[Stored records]
################

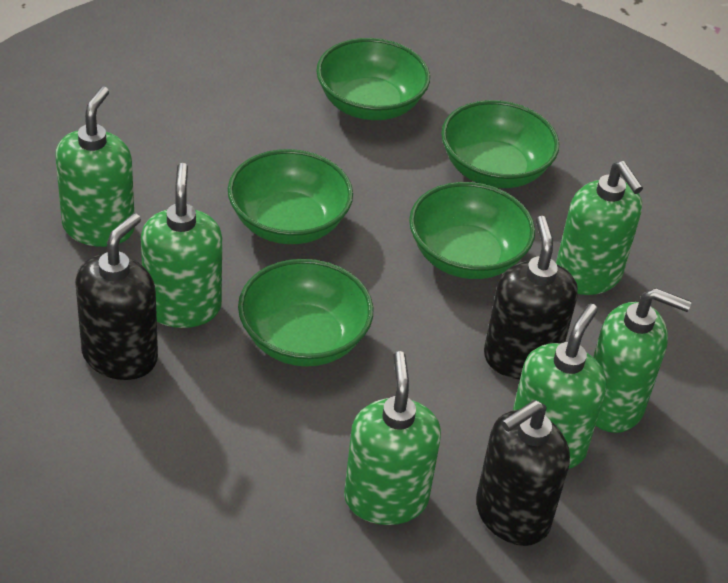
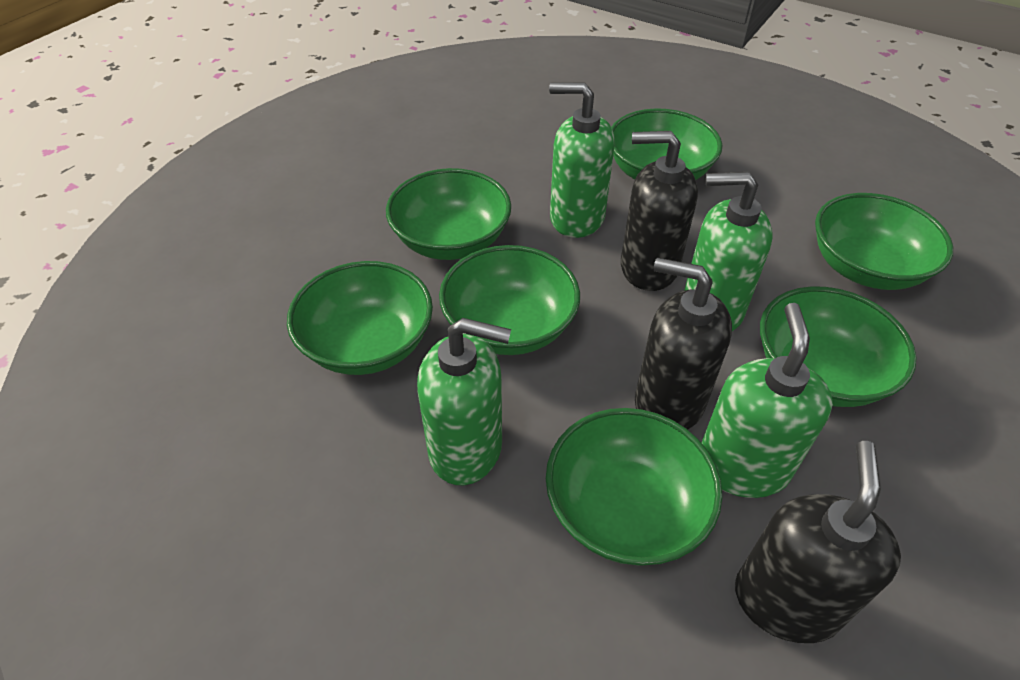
green bowl: 5 -> 7
green soap dispenser: 6 -> 4

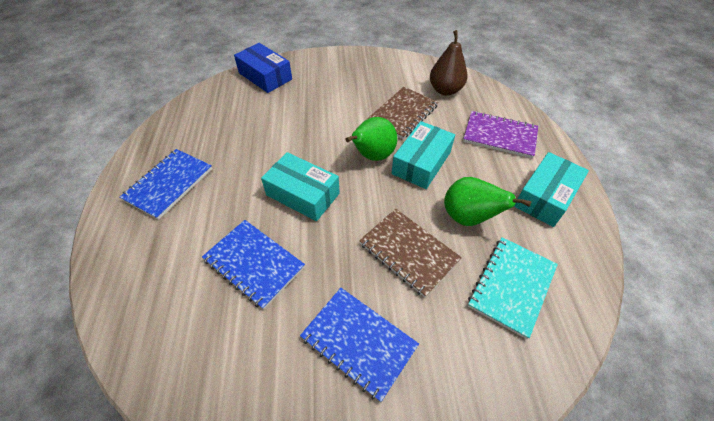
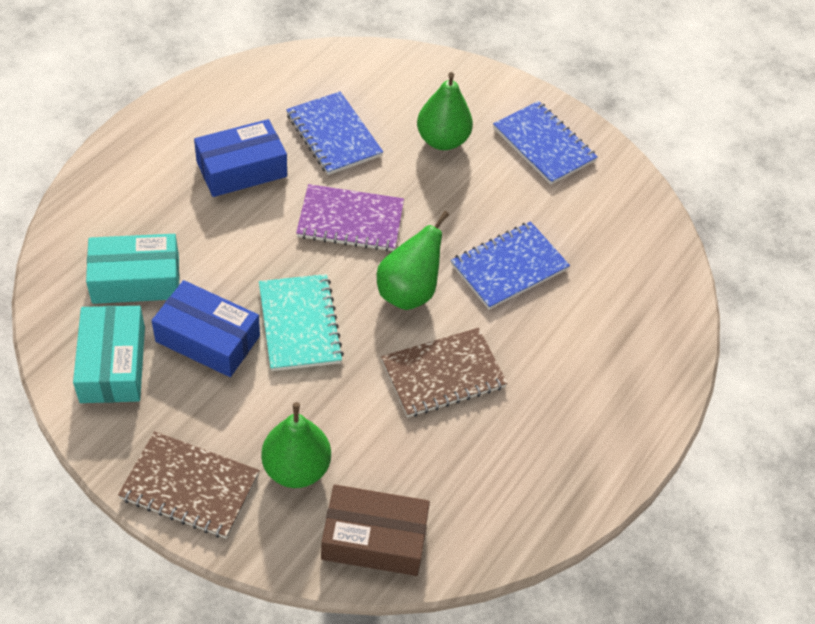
blue box: 1 -> 2
brown box: 0 -> 1
brown pear: 1 -> 0
green pear: 2 -> 3
turquoise box: 3 -> 2

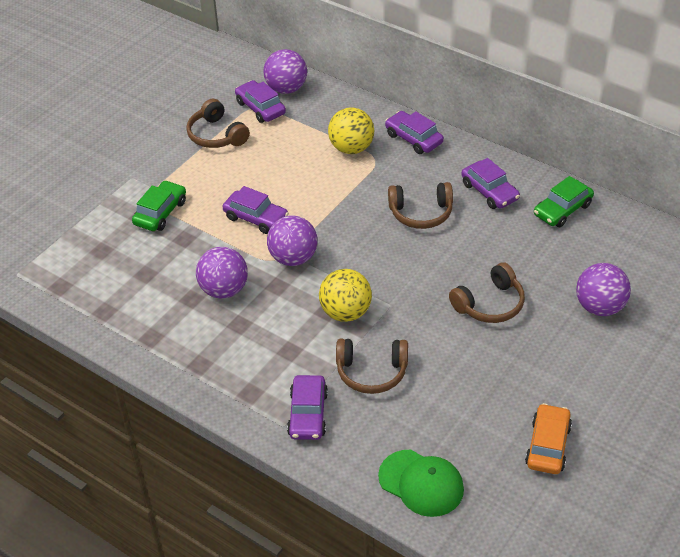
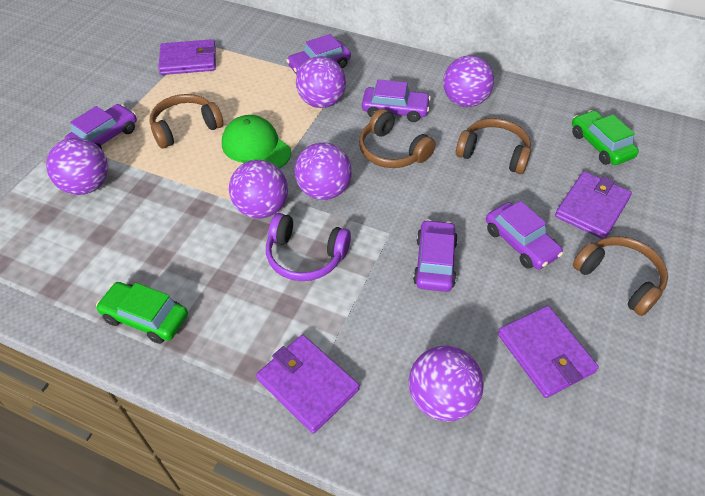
orange car: 1 -> 0
purple ball: 4 -> 6
purple headphones: 0 -> 1
purple wallet: 0 -> 4
yellow ball: 2 -> 0

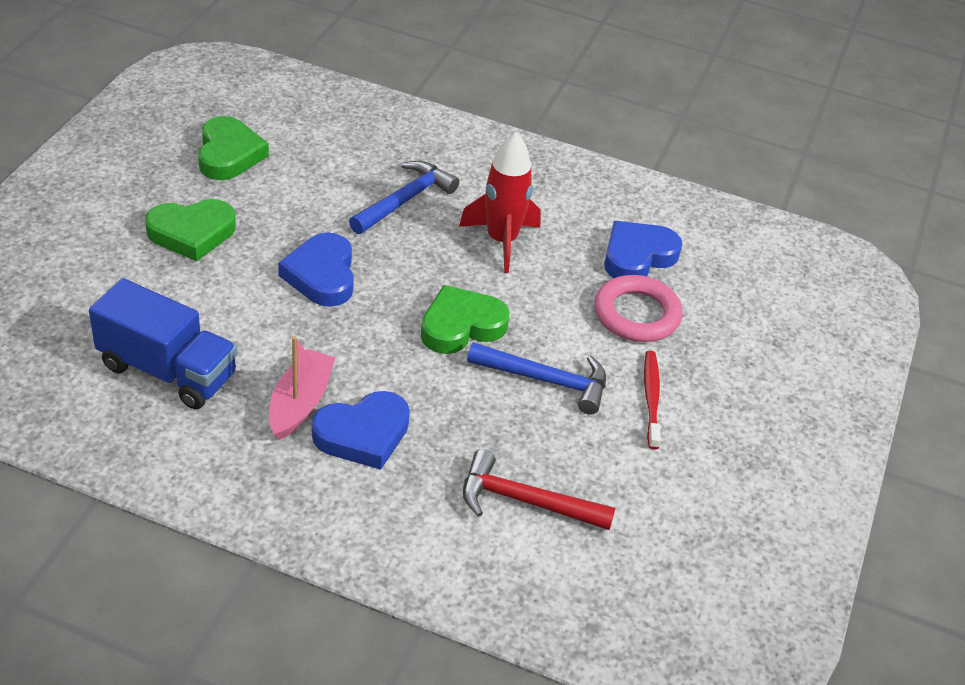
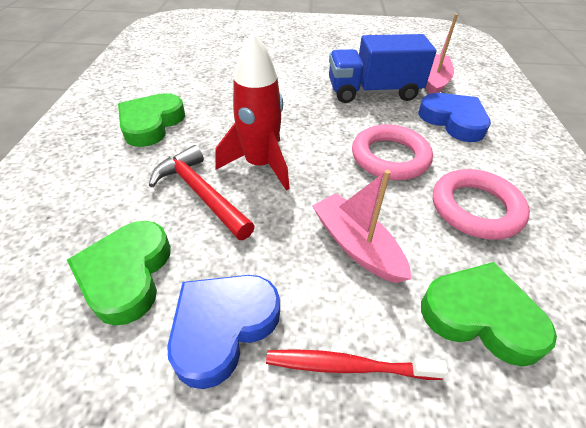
blue hammer: 2 -> 0
blue heart: 3 -> 2
pink boat: 1 -> 2
pink ring: 1 -> 2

################

Which of the lines above hold the word "purple"? Copy each one.

• _TASK OUTPUT_
purple ball: 4 -> 6
purple headphones: 0 -> 1
purple wallet: 0 -> 4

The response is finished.